# ACTIVITY
Please set down word for word every line from the one holding "(505, 496) = (369, 541): none -> yellow spool" to the end of the data below, both included.

# DATASET EXCERPT
────
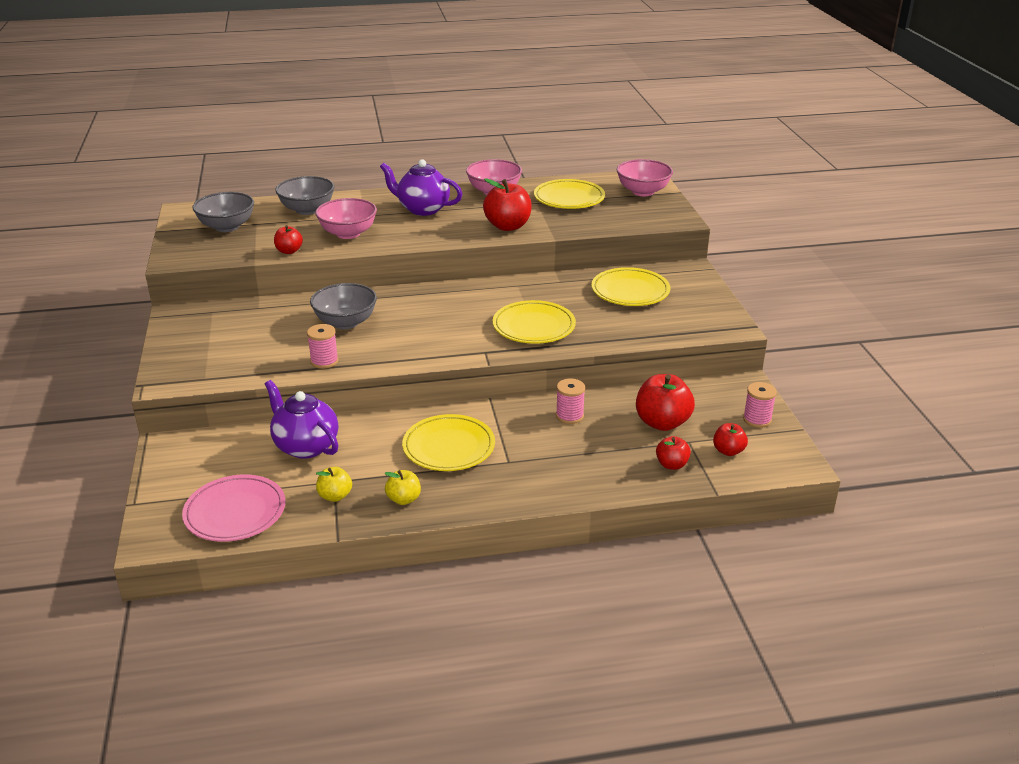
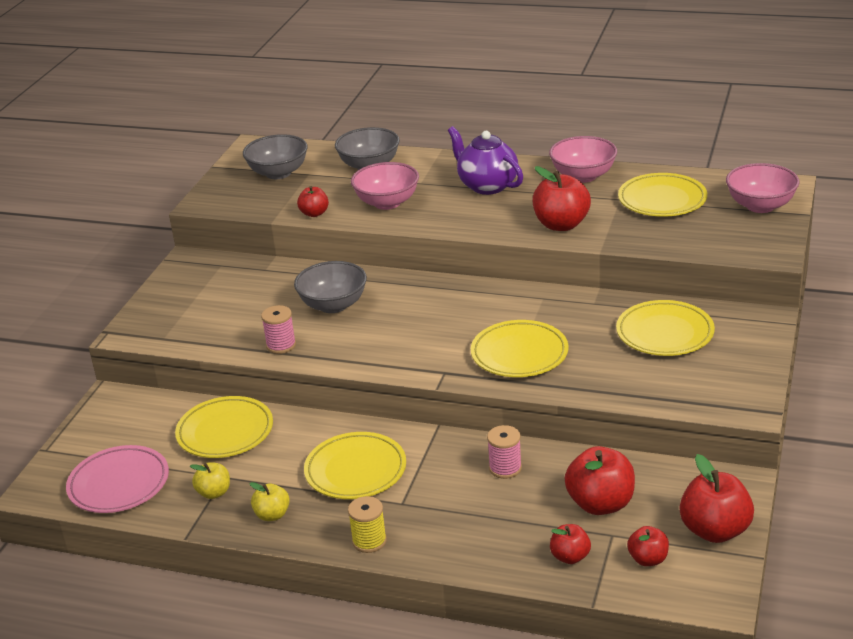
camera: 30 degrees right, 0 degrees up
(305, 446) = (225, 432): purple teapot -> yellow plate
(505, 496) = (369, 541): none -> yellow spool
(757, 419) = (715, 530): pink spool -> red apple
────
# TASK RESPONSE
(505, 496) = (369, 541): none -> yellow spool
(757, 419) = (715, 530): pink spool -> red apple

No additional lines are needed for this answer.